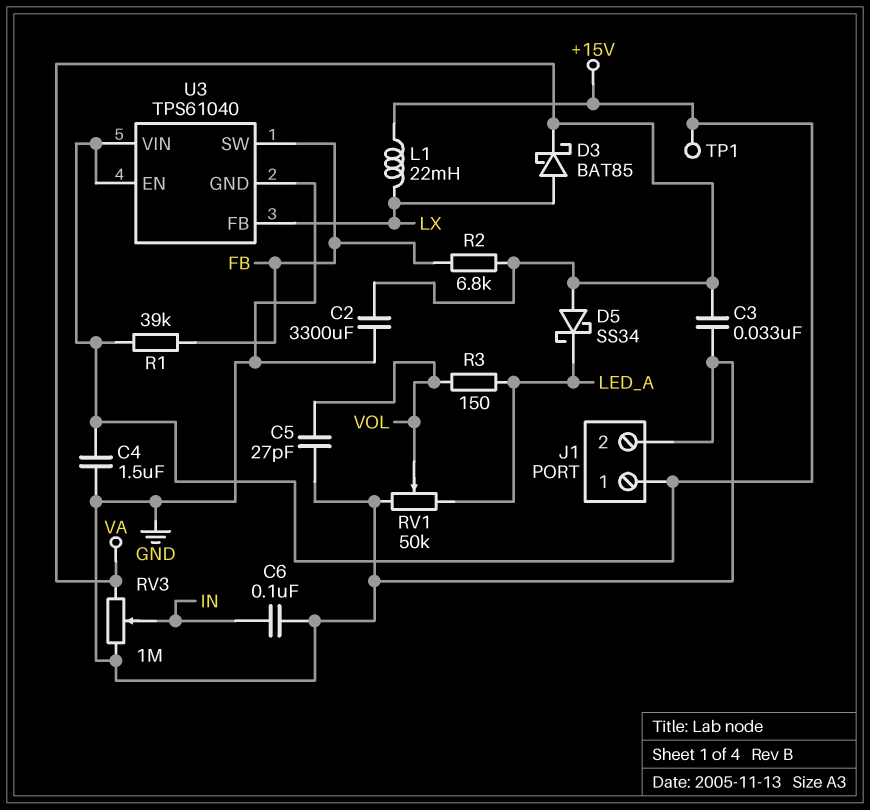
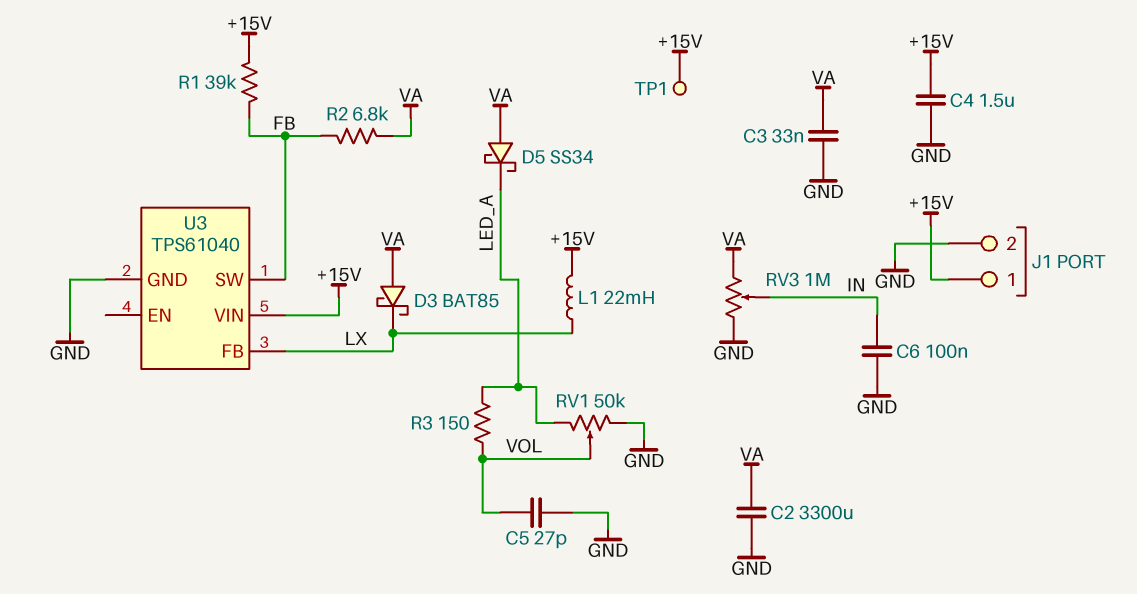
D3: schottky BAT85 (A LX, K VA) -> schottky BAT85 (A VA, K LX)
U3 pin EN: +15V -> none

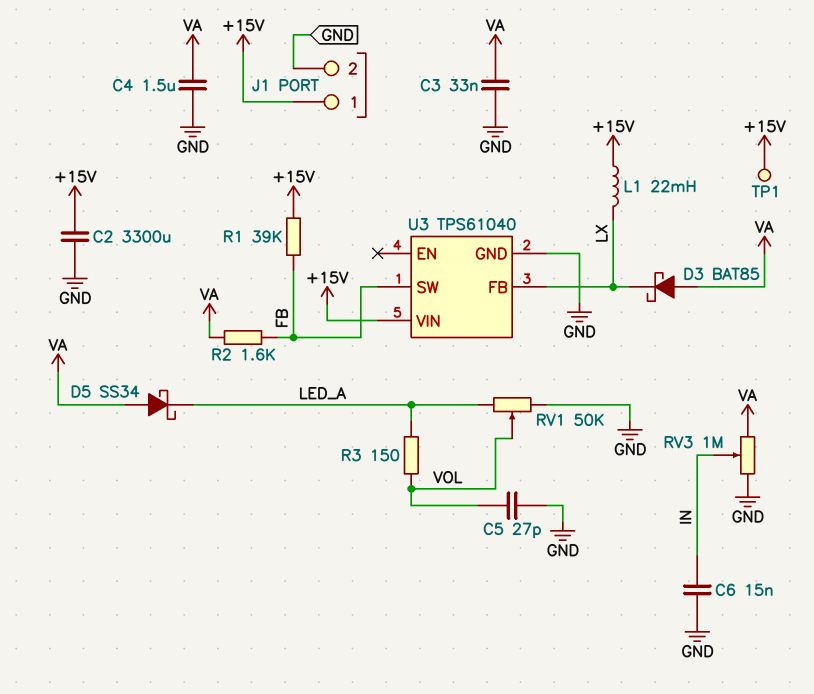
C2: 3300uF (GND, VA) -> 3300uF (+15V, GND)
C4: 1.5uF (+15V, GND) -> 1.5uF (GND, VA)
C6: 100nF (GND, IN) -> 15nF (GND, IN)
R2: 6.8k (FB, VA) -> 1.6k (FB, VA)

### Your instructions
The lines running from the one with "U3 pin EN: +15V -> none" to the close of the material above are to be retyped exactly; no picture is to be included.

### Answer space
U3 pin EN: +15V -> none

C2: 3300uF (GND, VA) -> 3300uF (+15V, GND)
C4: 1.5uF (+15V, GND) -> 1.5uF (GND, VA)
C6: 100nF (GND, IN) -> 15nF (GND, IN)
R2: 6.8k (FB, VA) -> 1.6k (FB, VA)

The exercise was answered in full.